(DATA IN THIS EXERCISE begins)
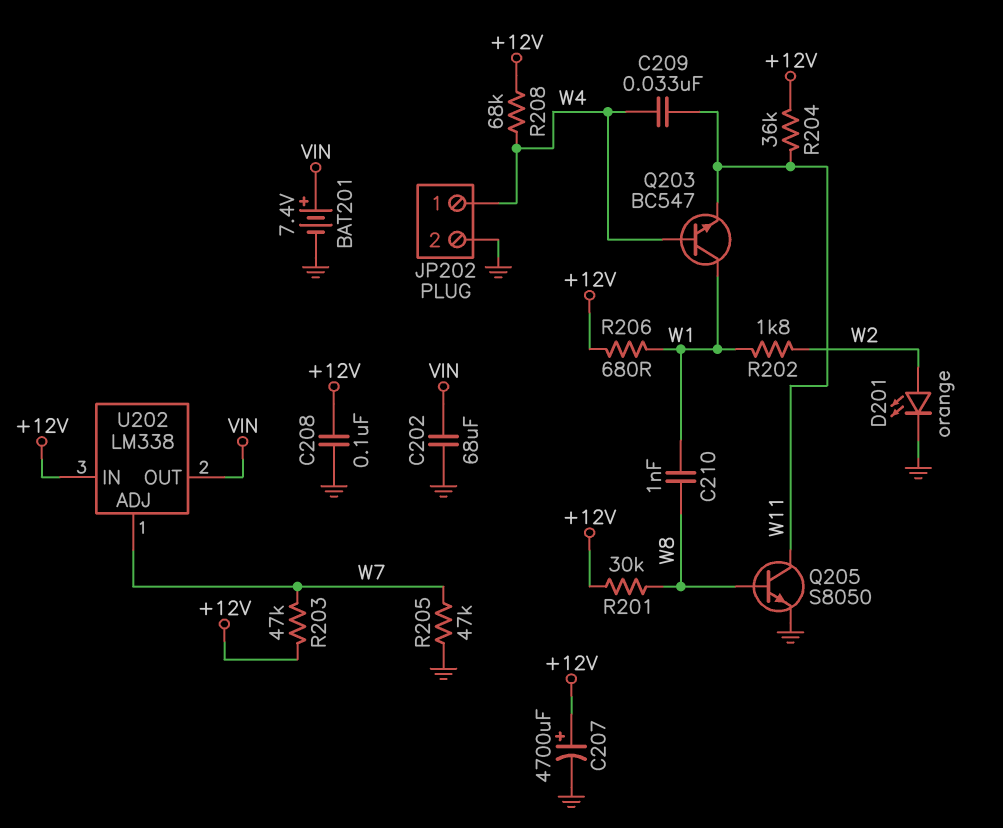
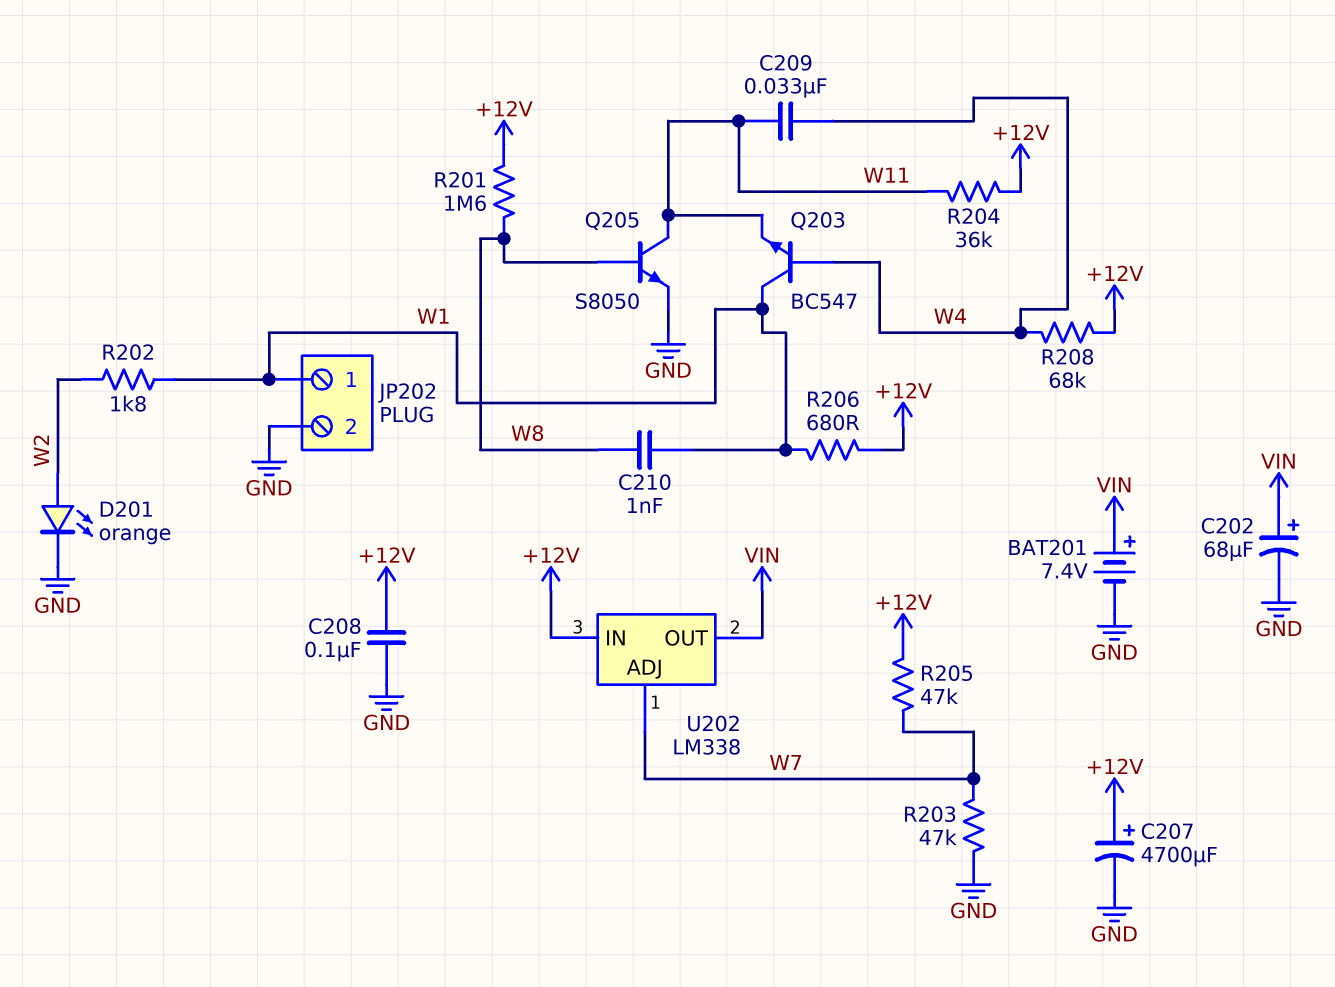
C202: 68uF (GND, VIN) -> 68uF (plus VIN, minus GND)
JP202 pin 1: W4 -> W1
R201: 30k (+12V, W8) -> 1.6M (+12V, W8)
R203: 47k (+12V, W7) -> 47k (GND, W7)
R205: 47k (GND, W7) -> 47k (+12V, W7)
(DATA IN THIS EXERCISE ends)
(DATA IN THIS EXERCISE begins)
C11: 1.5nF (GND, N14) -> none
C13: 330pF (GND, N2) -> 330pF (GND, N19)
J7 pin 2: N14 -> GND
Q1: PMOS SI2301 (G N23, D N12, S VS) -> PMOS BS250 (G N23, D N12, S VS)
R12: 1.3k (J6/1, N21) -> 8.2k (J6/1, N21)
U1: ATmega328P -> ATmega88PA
(DATA IN THIS EXERCISE ends)
TASK OBJECTIVE → From the material above, set down exactly the lines between the line holding "C11: 1.5nF (GND, N14) -> none" and the line holding "U1: ATmega328P -> ATmega88PA", inclusive. Include nothing else.

RESPONSE TO THE EXERCISE →
C11: 1.5nF (GND, N14) -> none
C13: 330pF (GND, N2) -> 330pF (GND, N19)
J7 pin 2: N14 -> GND
Q1: PMOS SI2301 (G N23, D N12, S VS) -> PMOS BS250 (G N23, D N12, S VS)
R12: 1.3k (J6/1, N21) -> 8.2k (J6/1, N21)
U1: ATmega328P -> ATmega88PA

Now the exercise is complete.